Exercise description:
If a line holds the word "brown", copy it from the entries.

>>>>

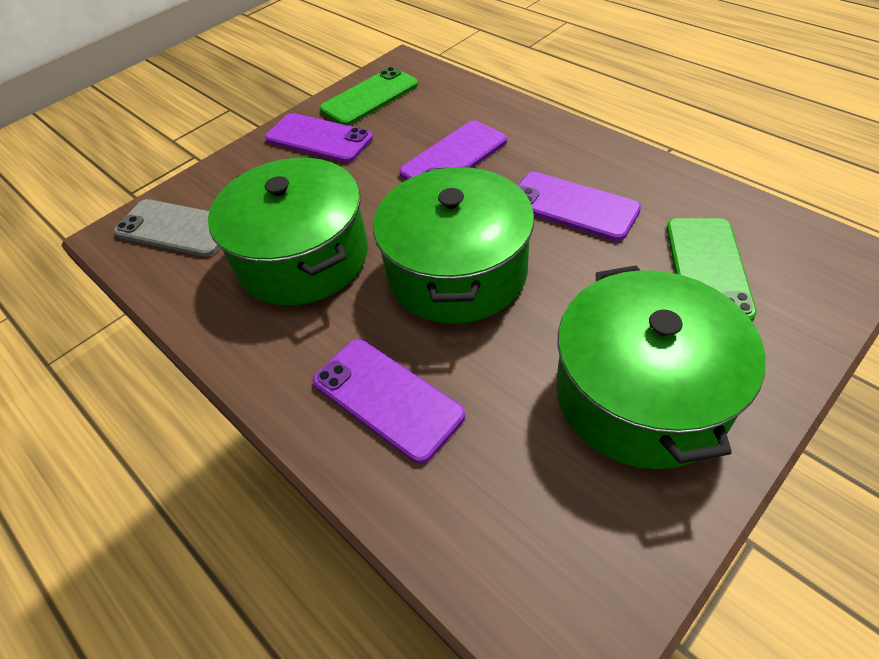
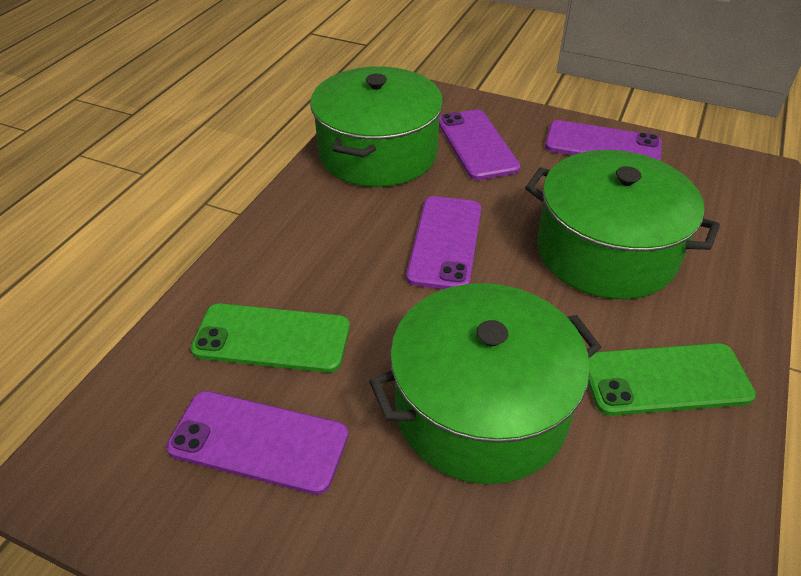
grey phone: 1 -> 0

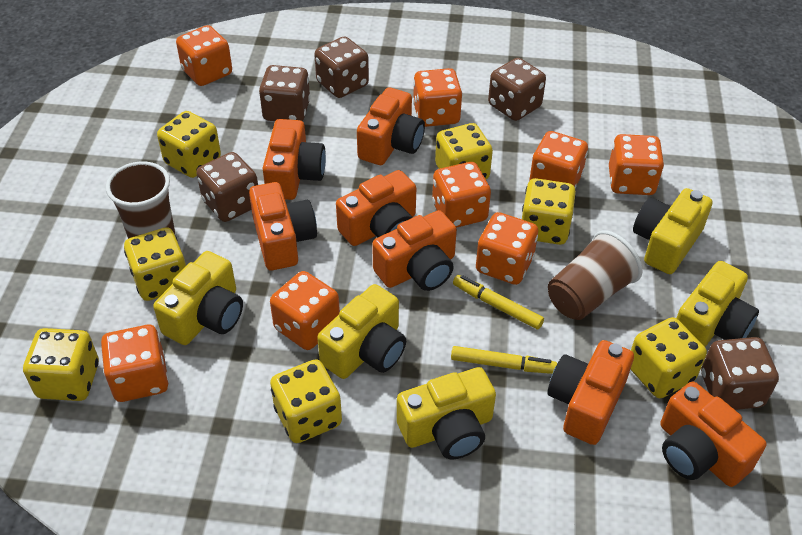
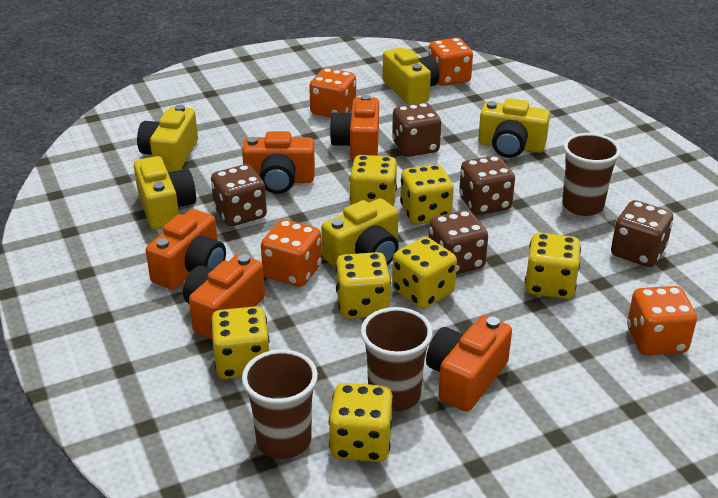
brown cup: 2 -> 3
orange camera: 7 -> 5
orange dice: 8 -> 4
yellow marker: 2 -> 0

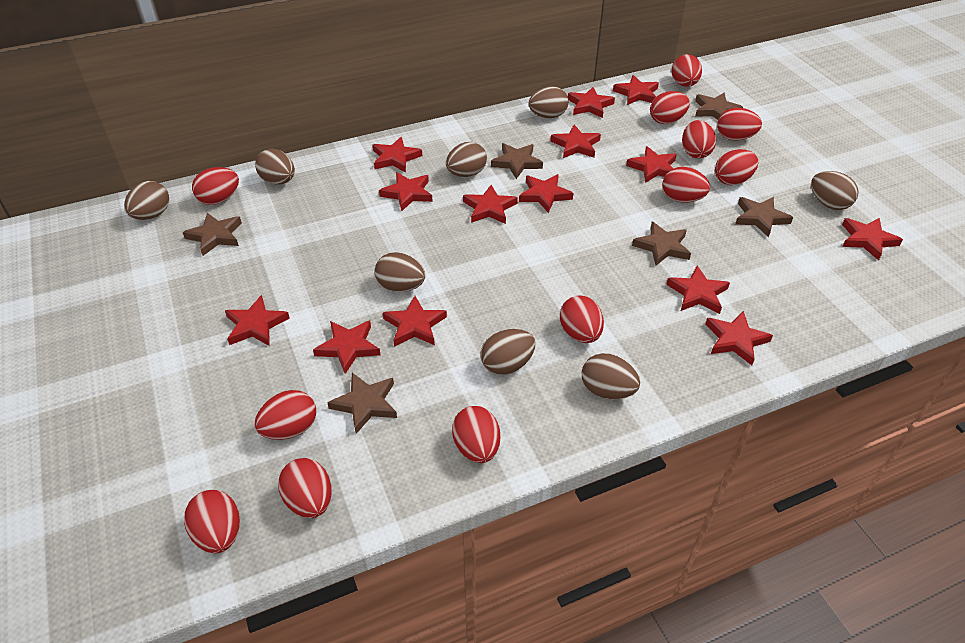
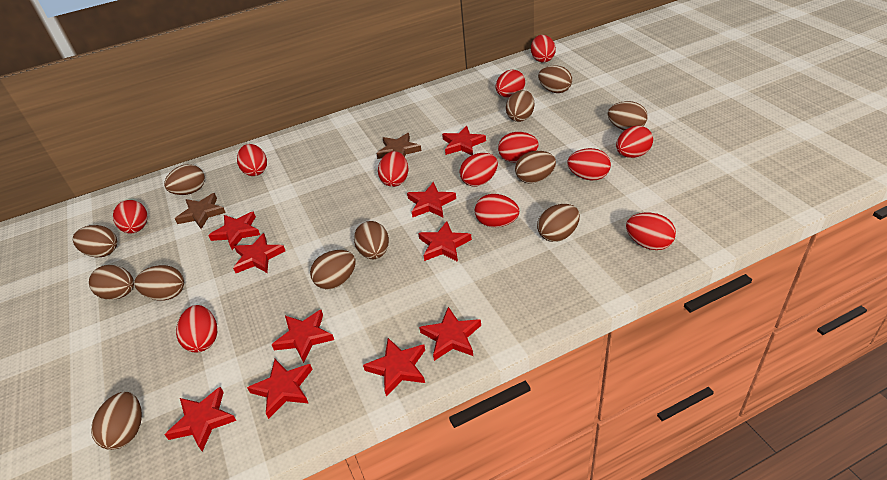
brown egg: 8 -> 12
brown star: 6 -> 2
red star: 14 -> 10

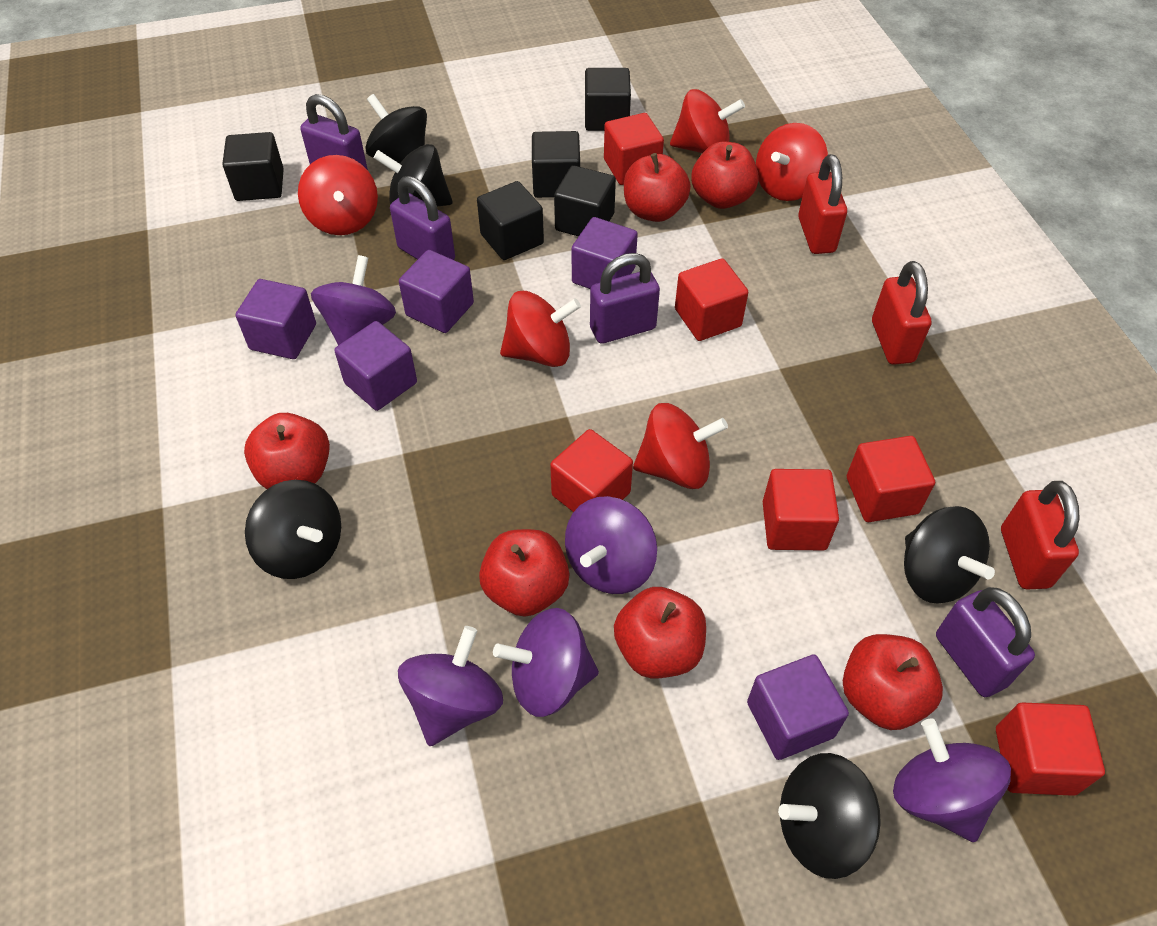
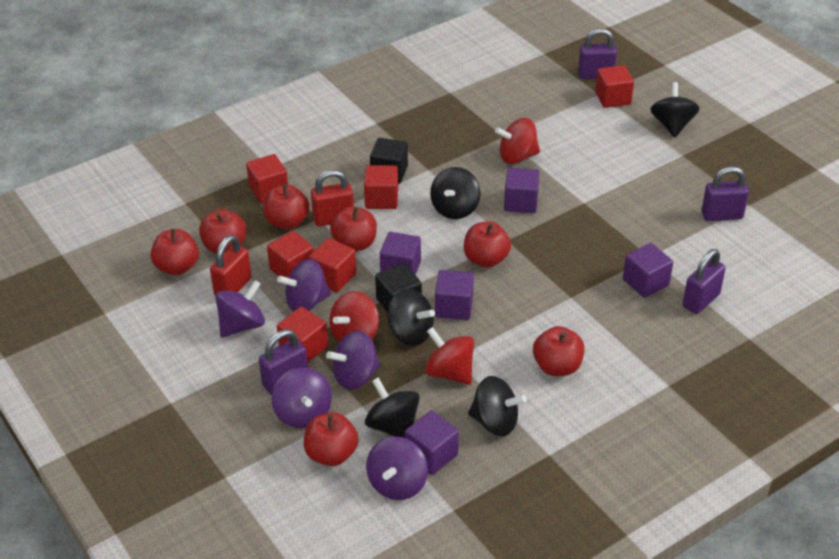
black cube: 5 -> 2
red apple: 6 -> 7
red padlock: 3 -> 2
red spinning top: 5 -> 3

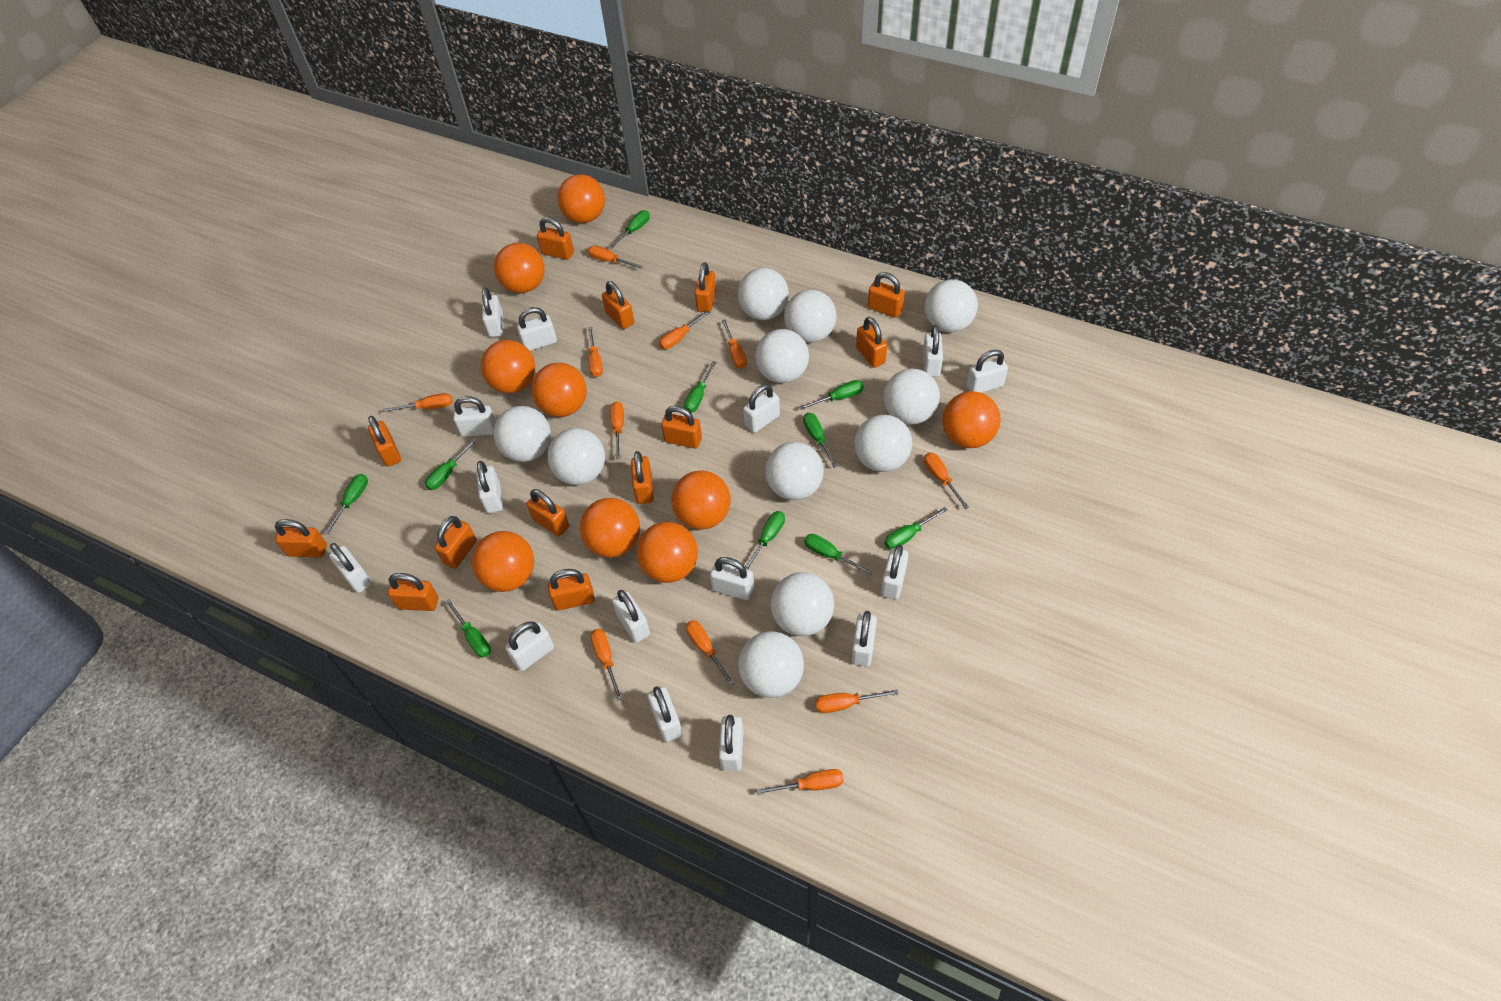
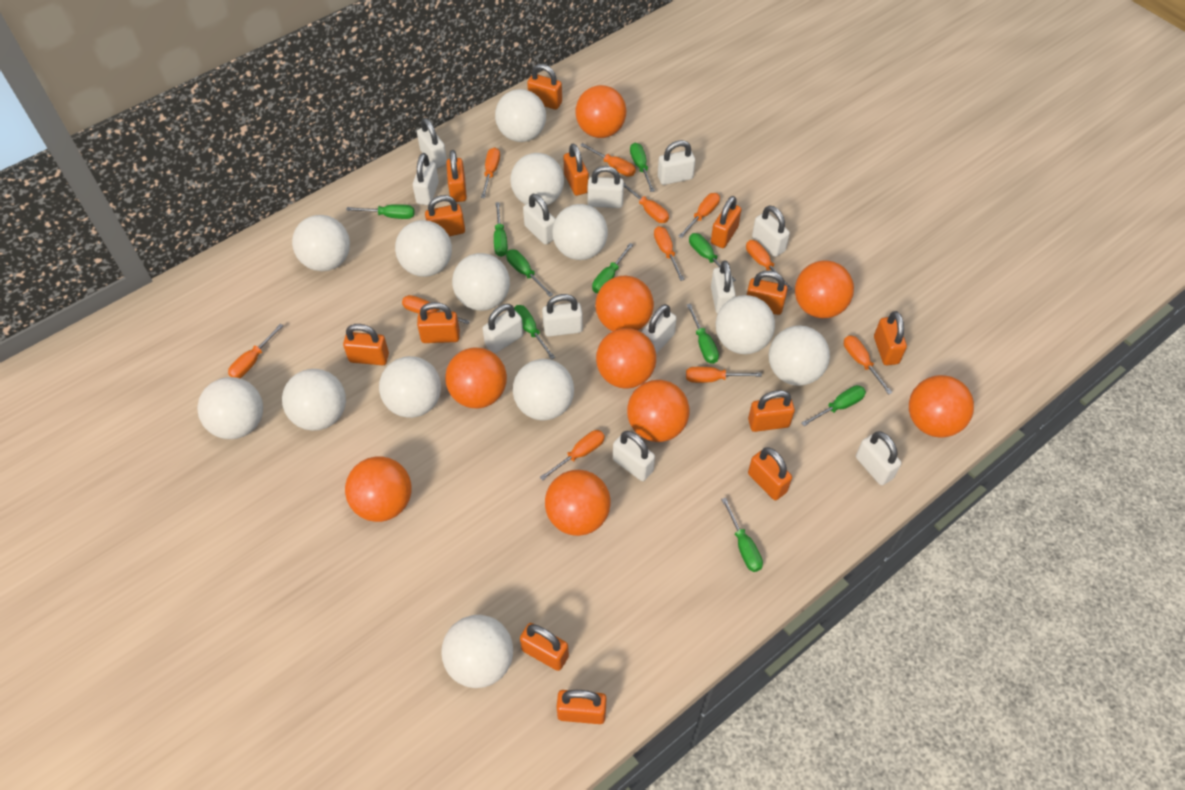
white ball: 11 -> 13
white padlock: 15 -> 12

<<<<

Result for this task:
brown cup: 2 -> 3
brown egg: 8 -> 12
brown star: 6 -> 2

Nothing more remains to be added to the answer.